(Scene change data)
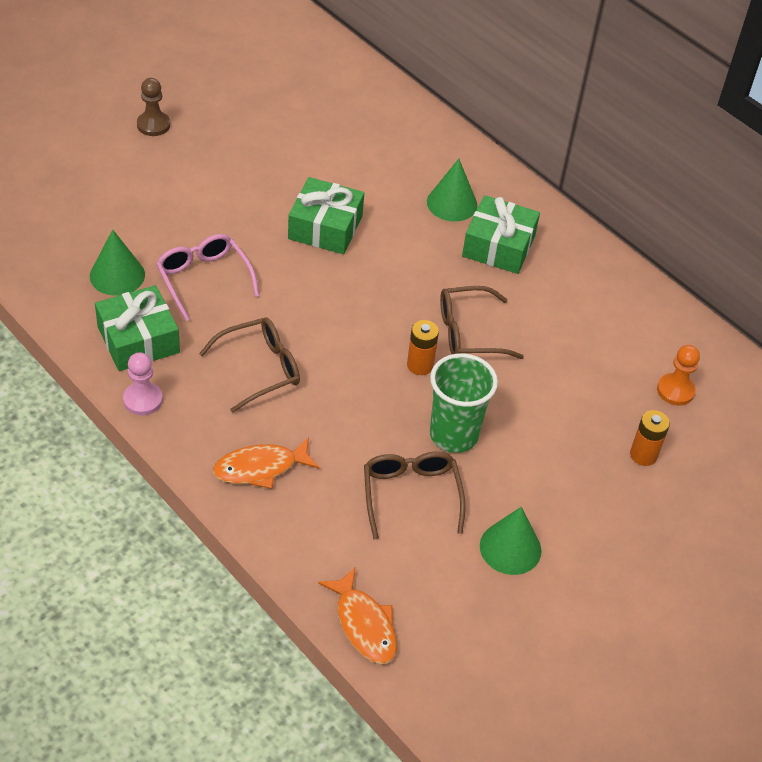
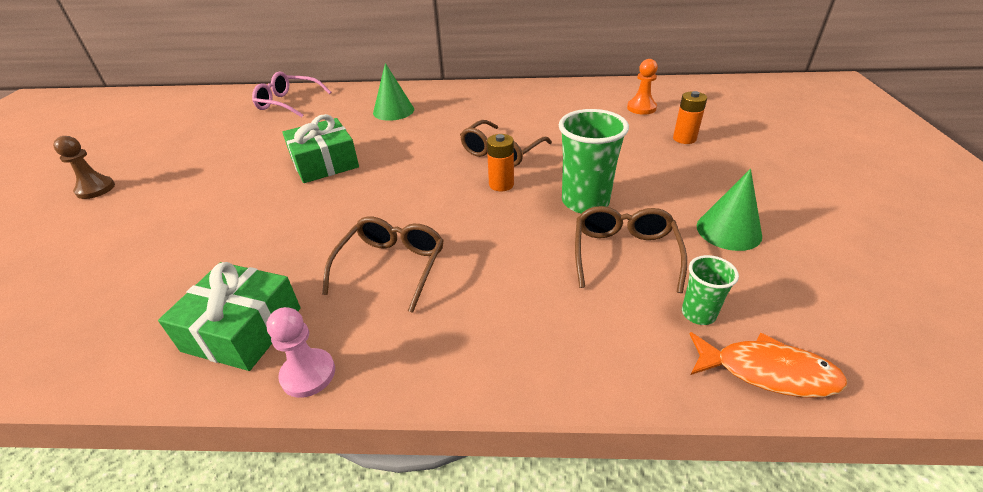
camera: 40 degrees left, 10 degrees down
(117, 275) = (160, 298): green cone -> none
(203, 279) = (259, 246): pink glasses -> pink glasses (288, 103)
(260, 468) = (497, 333): orange fish -> none
(385, 567) = (698, 314): none -> green cup
(411, 494) = (624, 253): brown glasses -> brown glasses turned 60 degrees clockwise
(498, 246) = (451, 111): green gift -> none

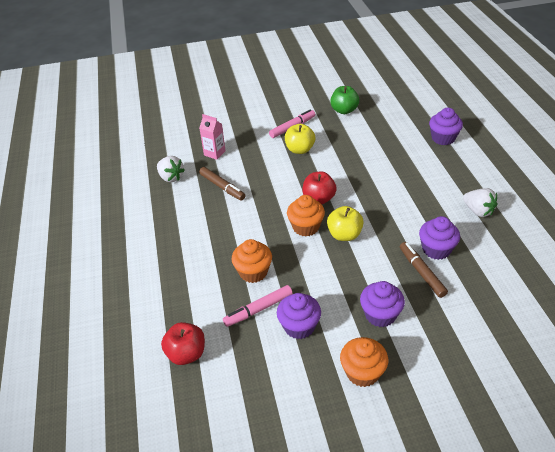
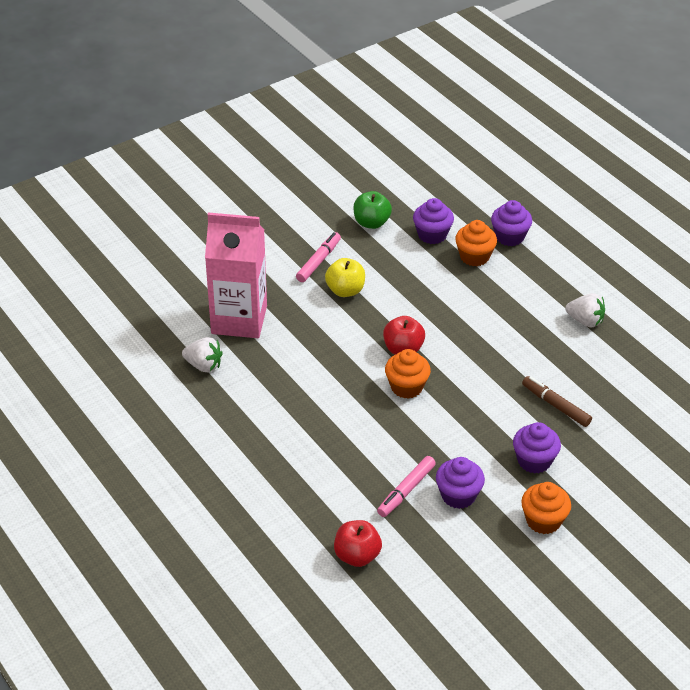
camera: 25 degrees left, 0 degrees up
(214, 153) = (239, 320): pink carton -> pink carton, size x2.27
(222, 187) = (277, 362): brown marker -> none
(253, 272) = (377, 453): orange cupcake -> orange cupcake (474, 257)
(344, 235) = (454, 385): yellow apple -> none
(436, 249) = (560, 376): purple cupcake -> purple cupcake (432, 235)

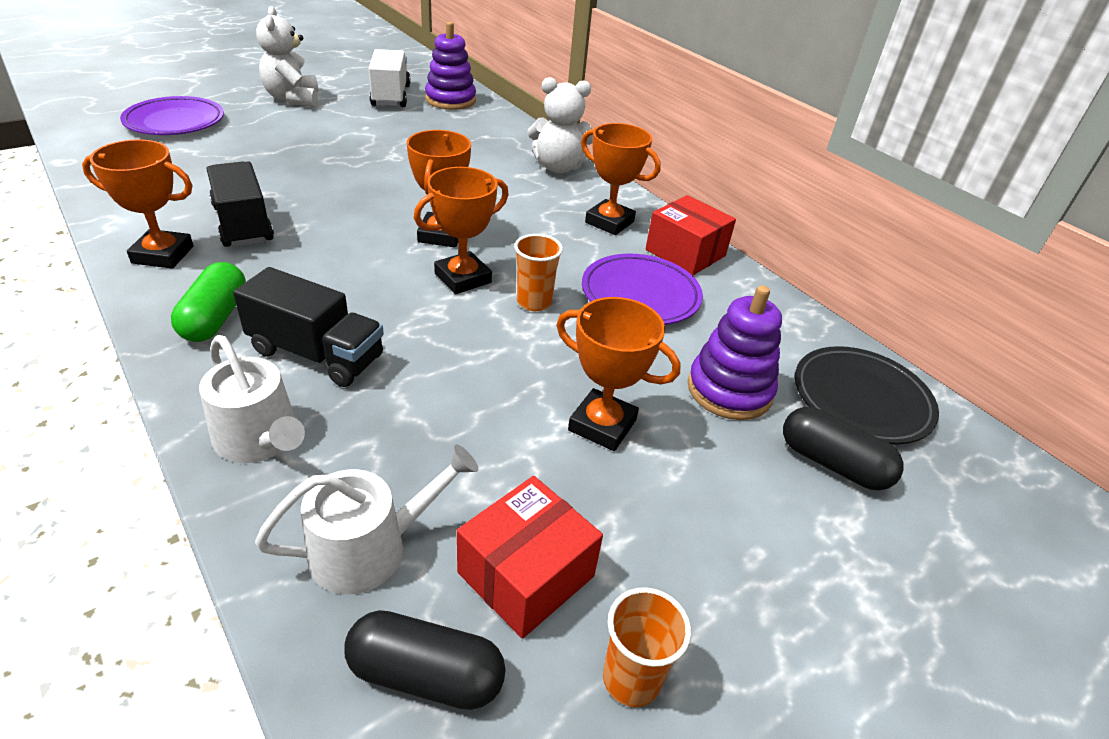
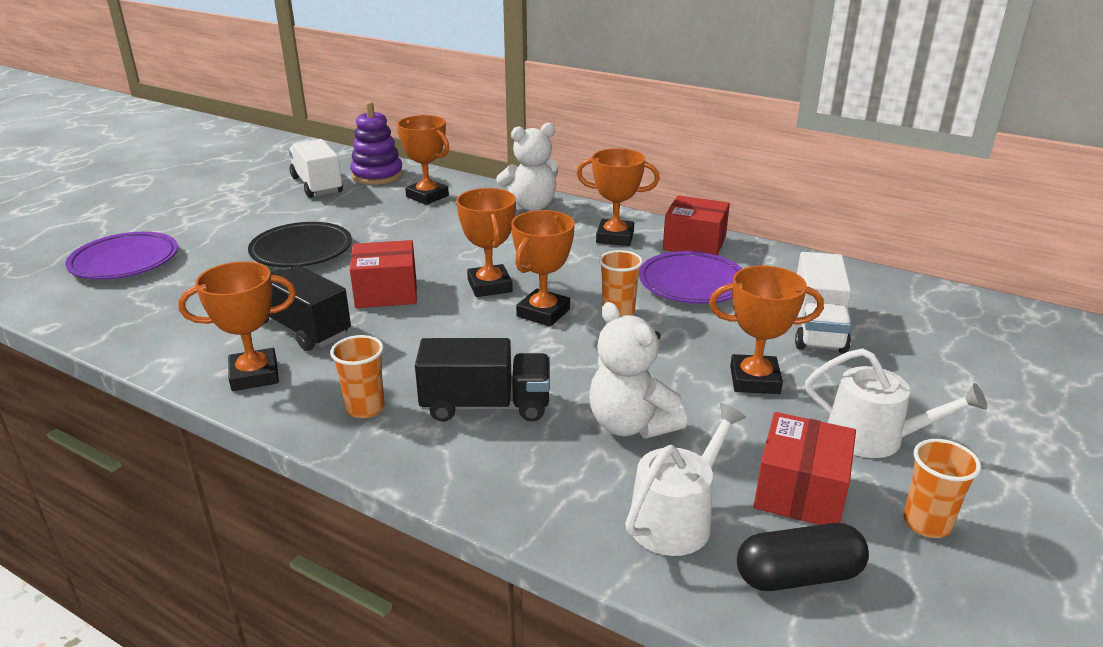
camera: 20 degrees left, 10 degrees down
(215, 318) = (365, 408): green capsule -> orange cup
(260, 439) = (510, 480): white watering can -> white watering can (874, 437)
(293, 99) = (223, 211): white teddy bear -> white teddy bear (631, 425)
(346, 212) = (386, 292): none -> red box
(474, 131) = (427, 196): none -> orange trophy
(729, 390) = (817, 328): purple stacking toy -> white truck
(833, 463) = (925, 351): black capsule -> none
(861, 400) = (905, 306): black plate -> black plate (301, 250)

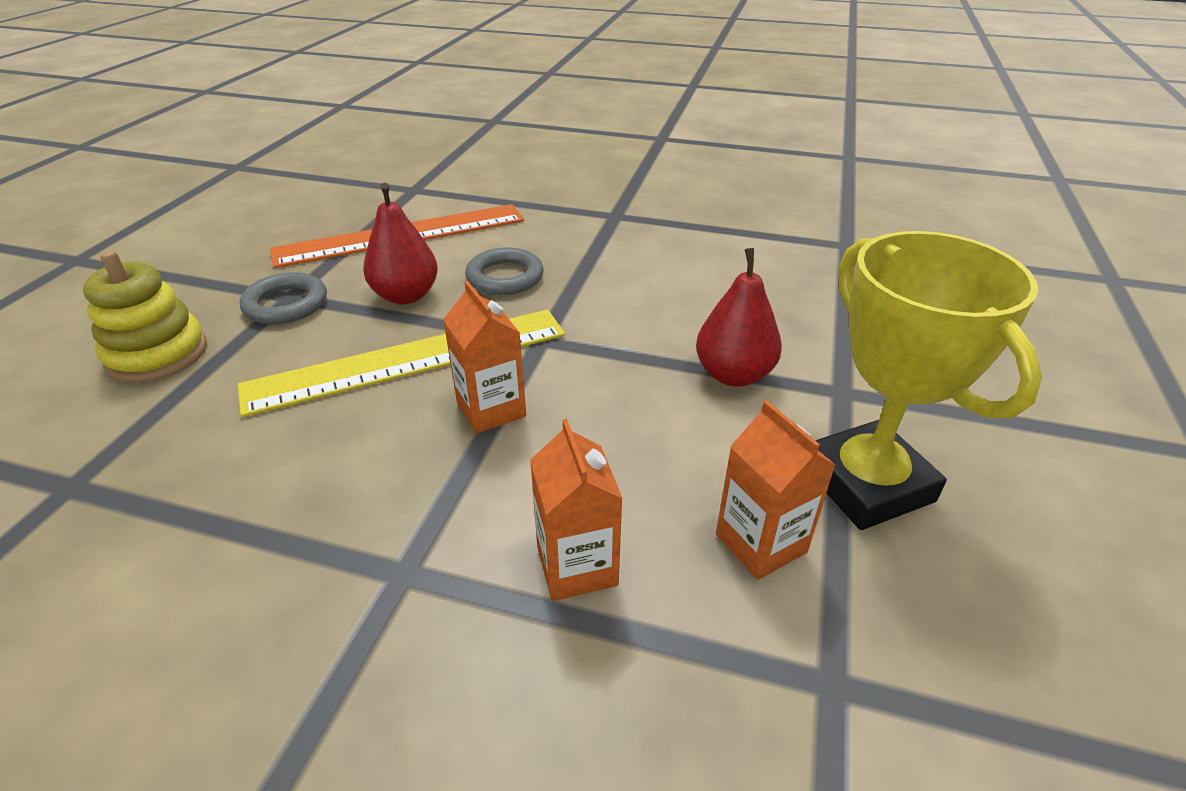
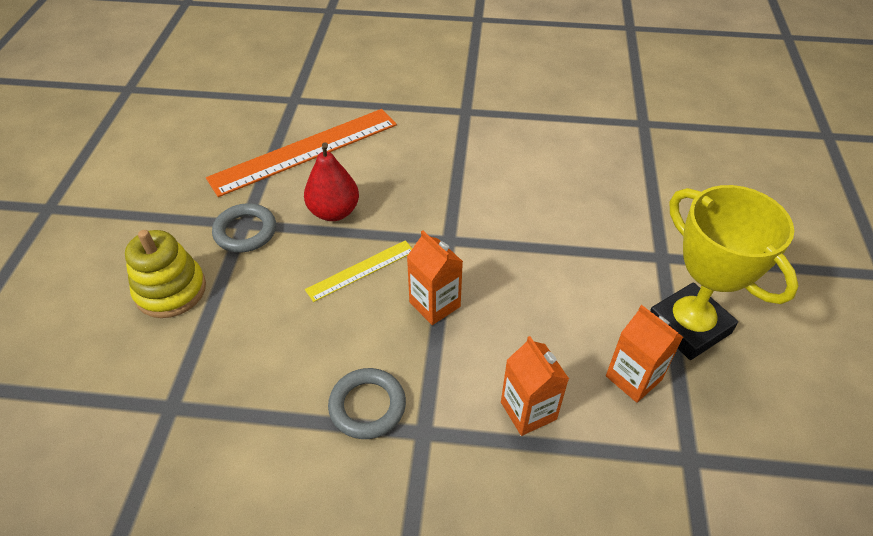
camera: 10 degrees left, 10 degrees up
(409, 360) = (361, 270): yellow ruler -> yellow ruler, size x0.51
(505, 277) = (402, 184): grey ring -> grey ring (367, 406)
(733, 375) = (589, 253): red pear -> none

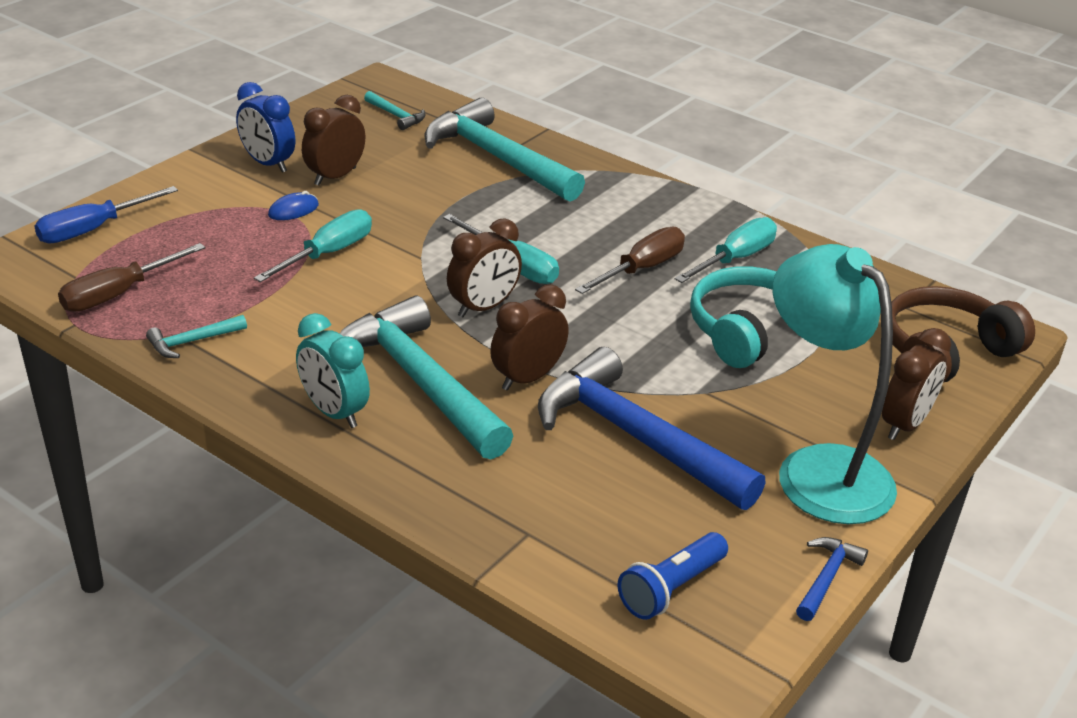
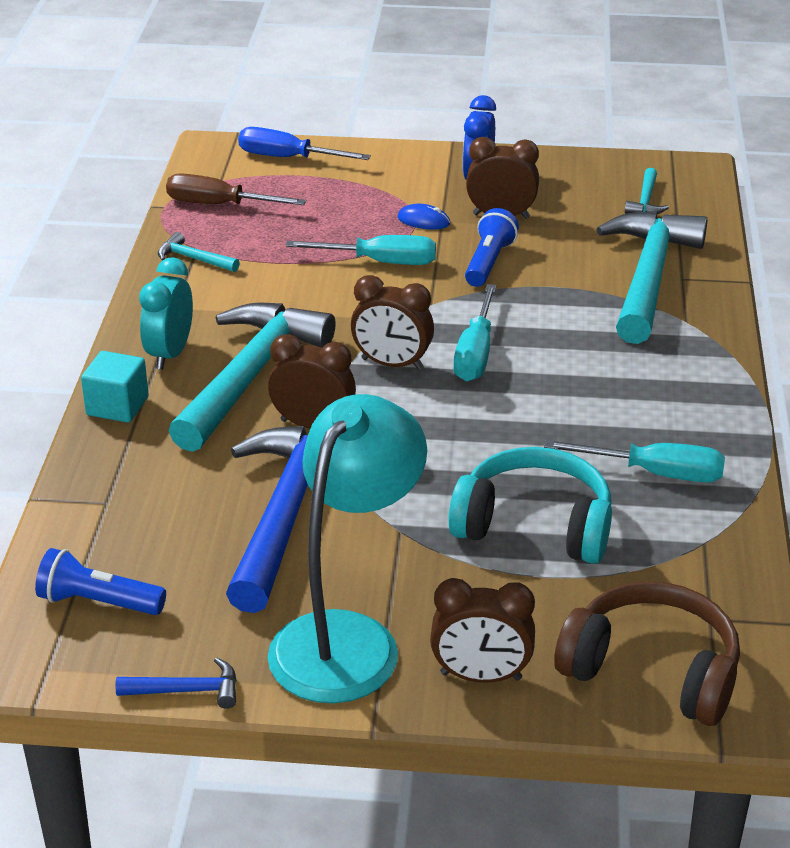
camera: 60 degrees right, 0 degrees up
(384, 473) = (117, 406): none -> turquoise cube
(393, 209) = (488, 262): none -> blue flashlight
(641, 269) = (562, 424): brown screwdriver -> none

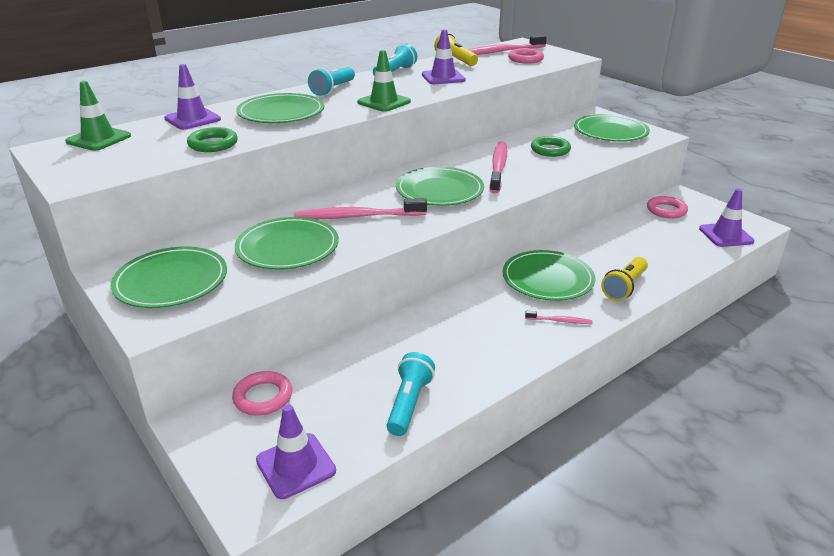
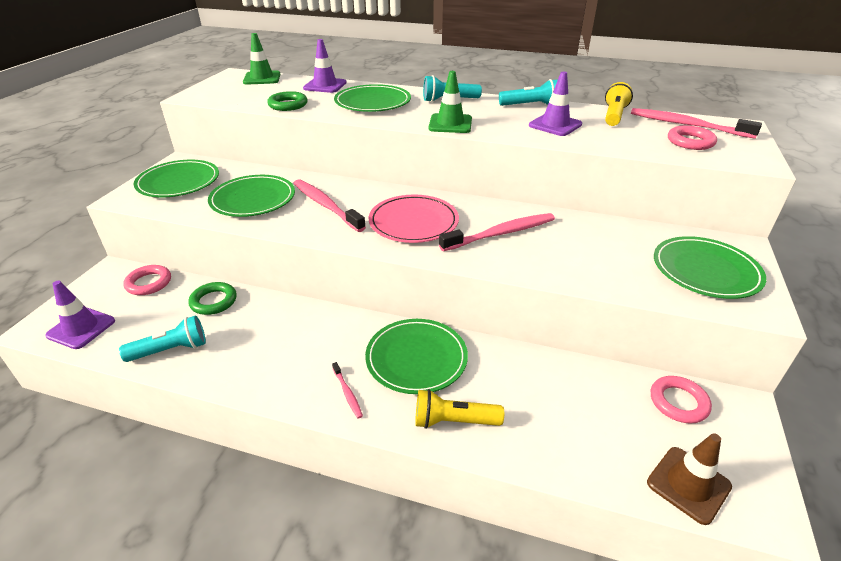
camera: 55 degrees right, 5 degrees up
(439, 190) = (413, 222): green plate -> pink plate
(550, 150) = (587, 248): green ring -> green ring (214, 301)
(726, 235) = (688, 484): purple traffic cone -> brown traffic cone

Exercise directions: Above are records with pictures. Reproduce exactly only the lines from the line with "(505, 277) = (402, 184): grey" through the line with "(393, 209) = (488, 262): none", both ends included, and leave the pictures out.

The completed task:
(505, 277) = (402, 184): grey ring -> grey ring (367, 406)
(733, 375) = (589, 253): red pear -> none

camera: 60 degrees right, 0 degrees up
(384, 473) = (117, 406): none -> turquoise cube
(393, 209) = (488, 262): none -> blue flashlight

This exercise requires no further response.